───── MATERIAL FOR THIS TASK ─────

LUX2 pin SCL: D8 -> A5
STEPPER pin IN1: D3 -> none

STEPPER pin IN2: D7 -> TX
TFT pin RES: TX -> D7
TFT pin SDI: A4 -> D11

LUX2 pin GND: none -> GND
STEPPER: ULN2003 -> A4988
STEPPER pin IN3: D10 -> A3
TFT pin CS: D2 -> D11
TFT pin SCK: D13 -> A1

─────
───── MATERIAL FOR THIS TASK ─────

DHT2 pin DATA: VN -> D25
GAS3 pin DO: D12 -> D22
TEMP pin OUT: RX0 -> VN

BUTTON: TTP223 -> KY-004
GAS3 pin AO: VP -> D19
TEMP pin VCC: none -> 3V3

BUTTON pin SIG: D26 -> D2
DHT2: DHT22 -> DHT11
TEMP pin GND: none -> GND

─────
───── MATERIAL FOR THIS TASK ─────

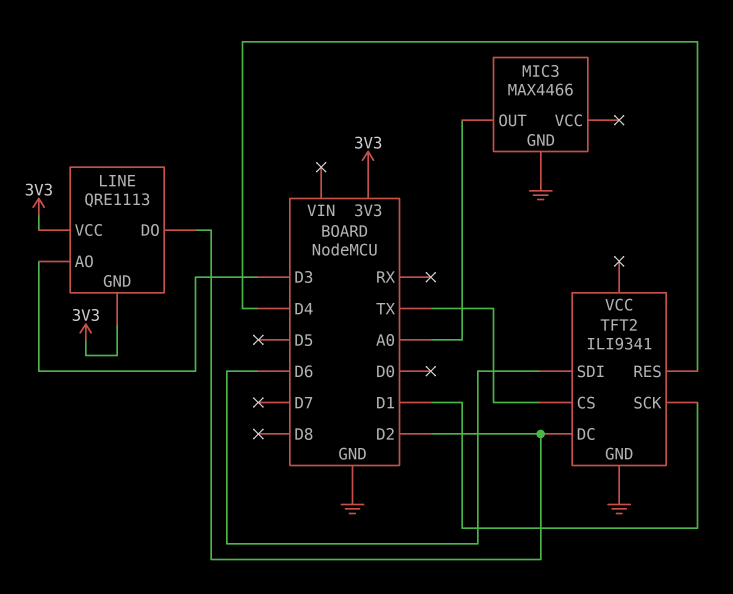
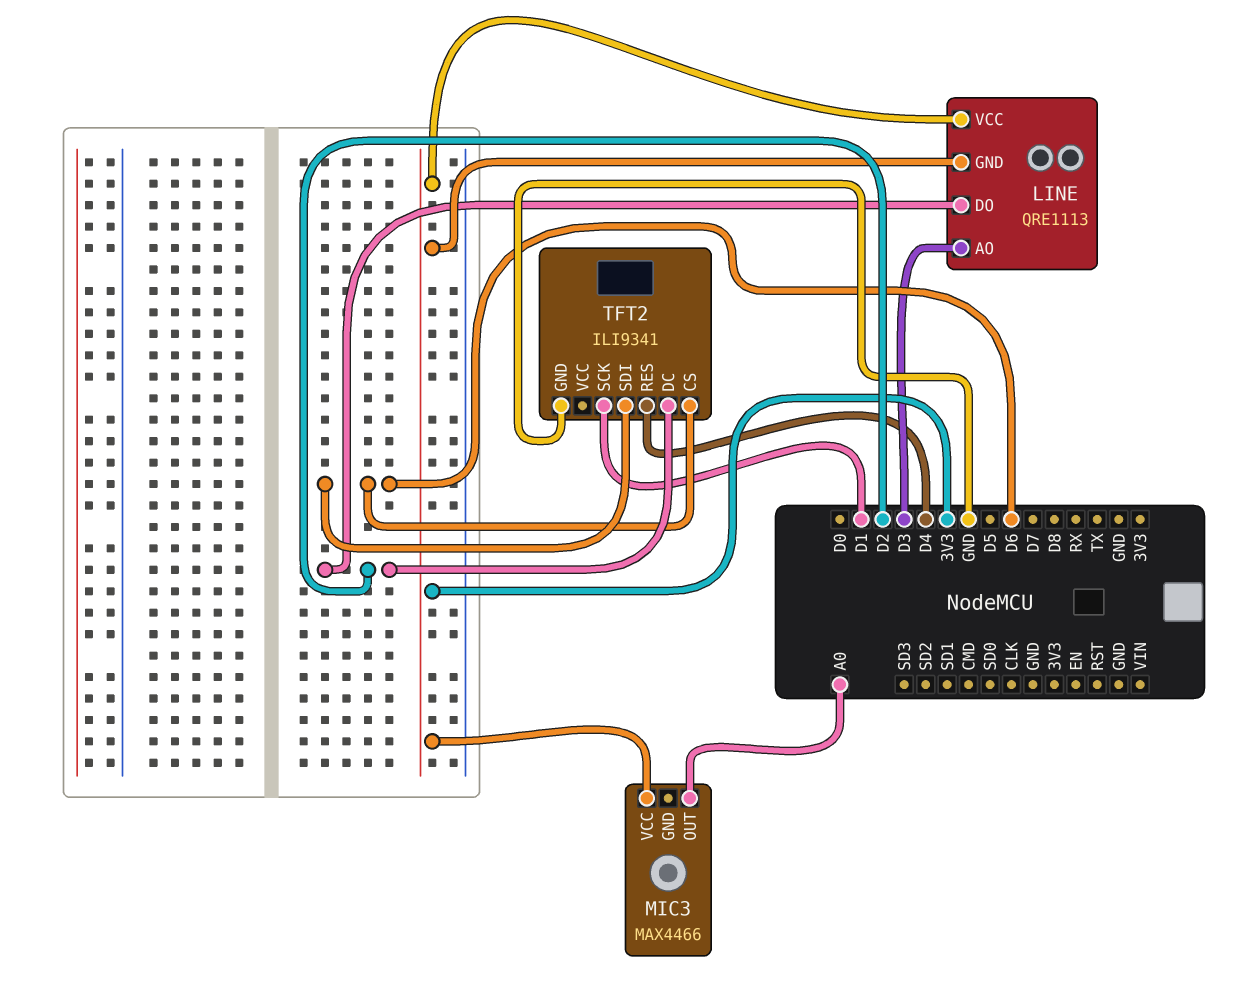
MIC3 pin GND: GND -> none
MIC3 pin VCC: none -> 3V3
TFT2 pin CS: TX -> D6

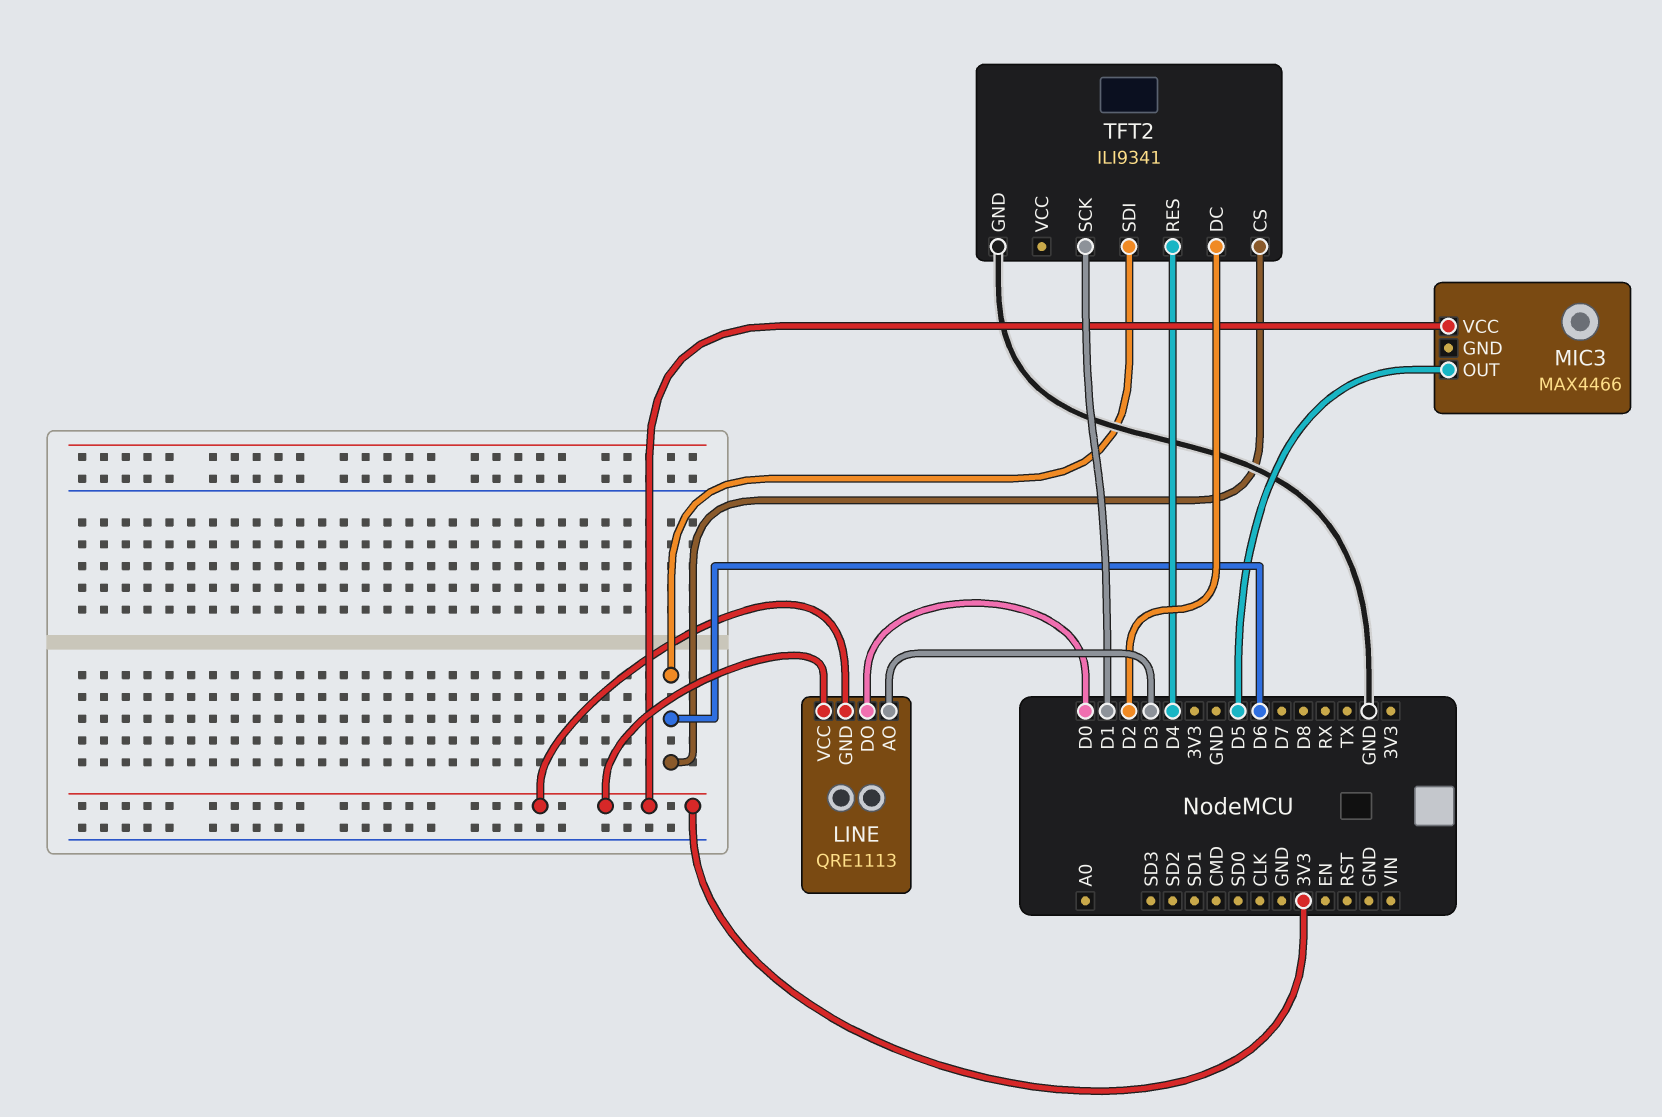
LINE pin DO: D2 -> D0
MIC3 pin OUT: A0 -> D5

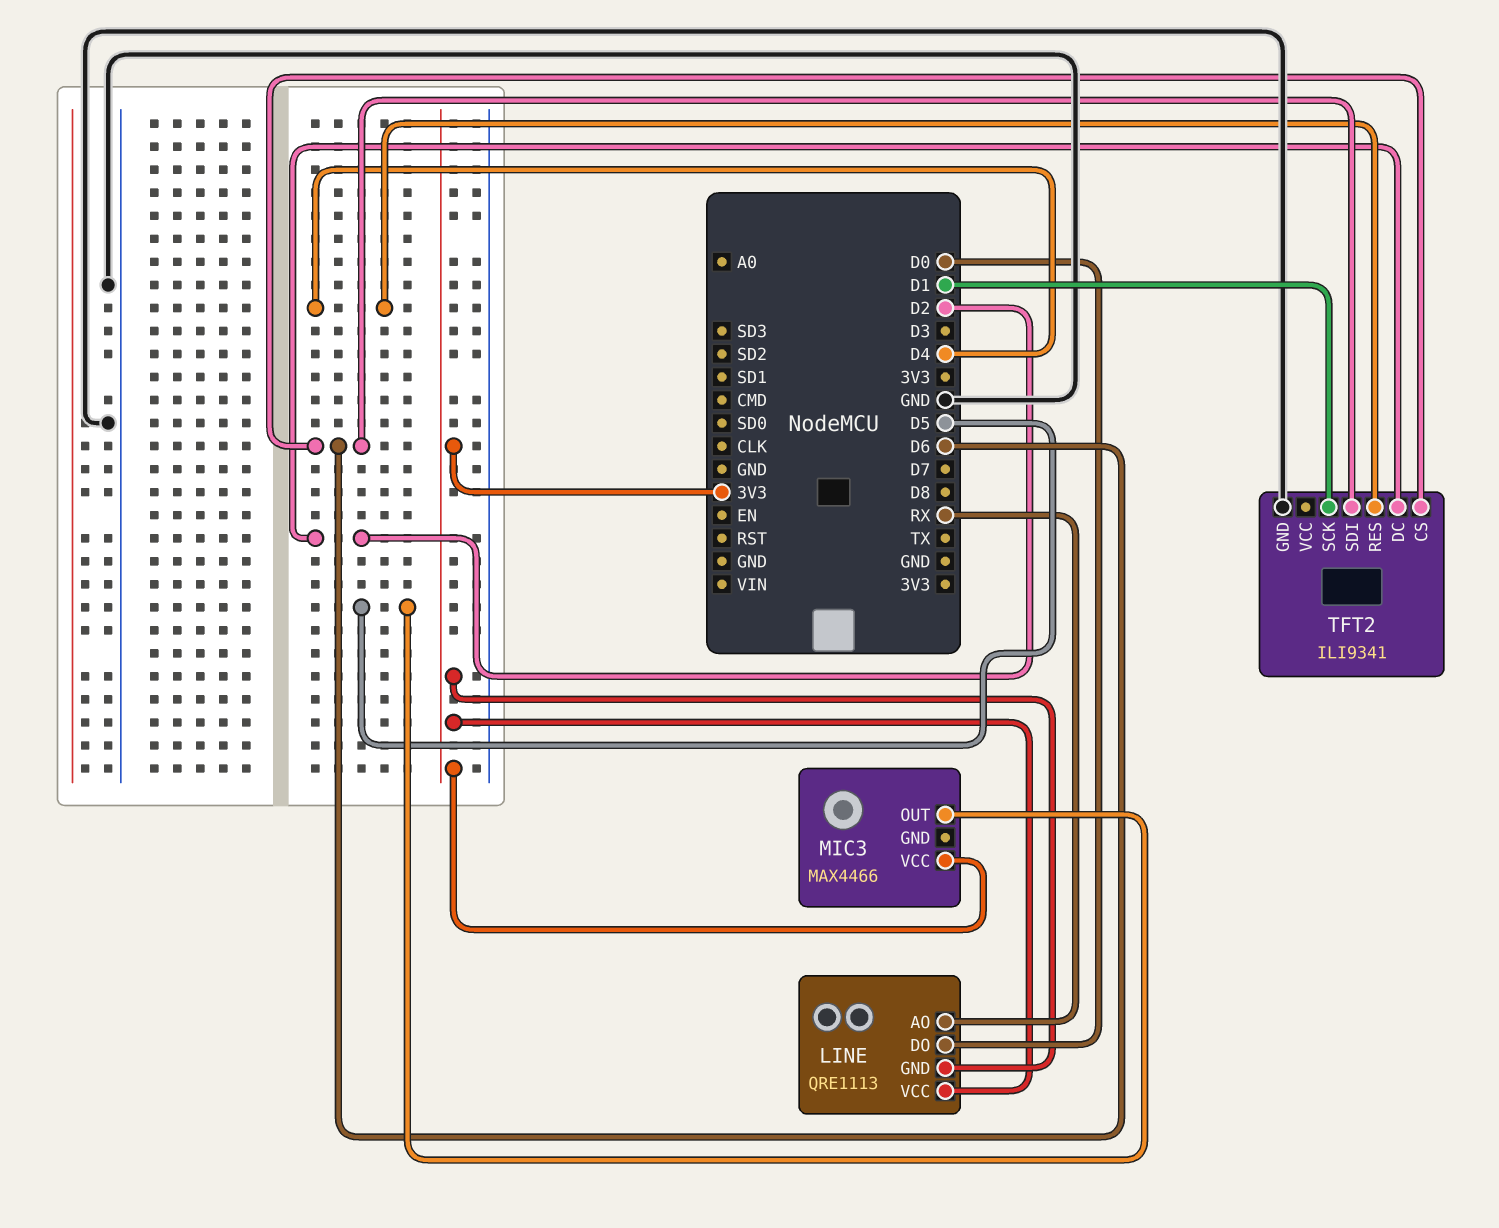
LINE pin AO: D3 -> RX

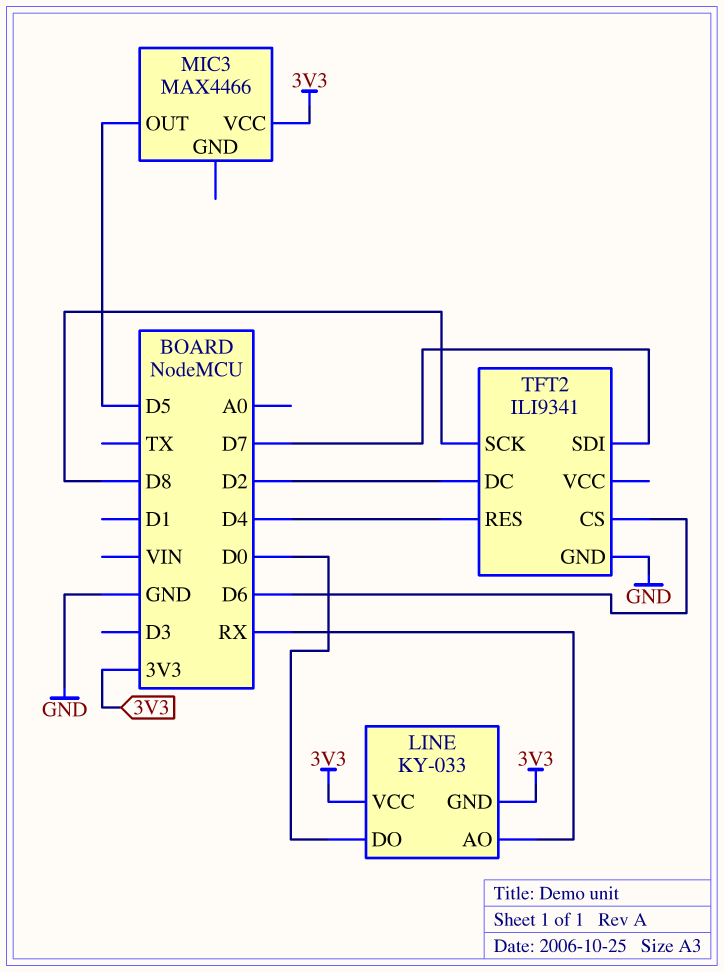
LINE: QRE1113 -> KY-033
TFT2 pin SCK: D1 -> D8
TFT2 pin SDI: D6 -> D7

─────

ACTION ITEM: Here the job is to set down exactly the lines of the material above that fall between the one with "STEPPER pin IN1: D3 -> none" and the one with "TFT pin SCK: D13 -> A1", inclusive, and nothing beyond them.

EXERCISE OUTPUT:
STEPPER pin IN1: D3 -> none

STEPPER pin IN2: D7 -> TX
TFT pin RES: TX -> D7
TFT pin SDI: A4 -> D11

LUX2 pin GND: none -> GND
STEPPER: ULN2003 -> A4988
STEPPER pin IN3: D10 -> A3
TFT pin CS: D2 -> D11
TFT pin SCK: D13 -> A1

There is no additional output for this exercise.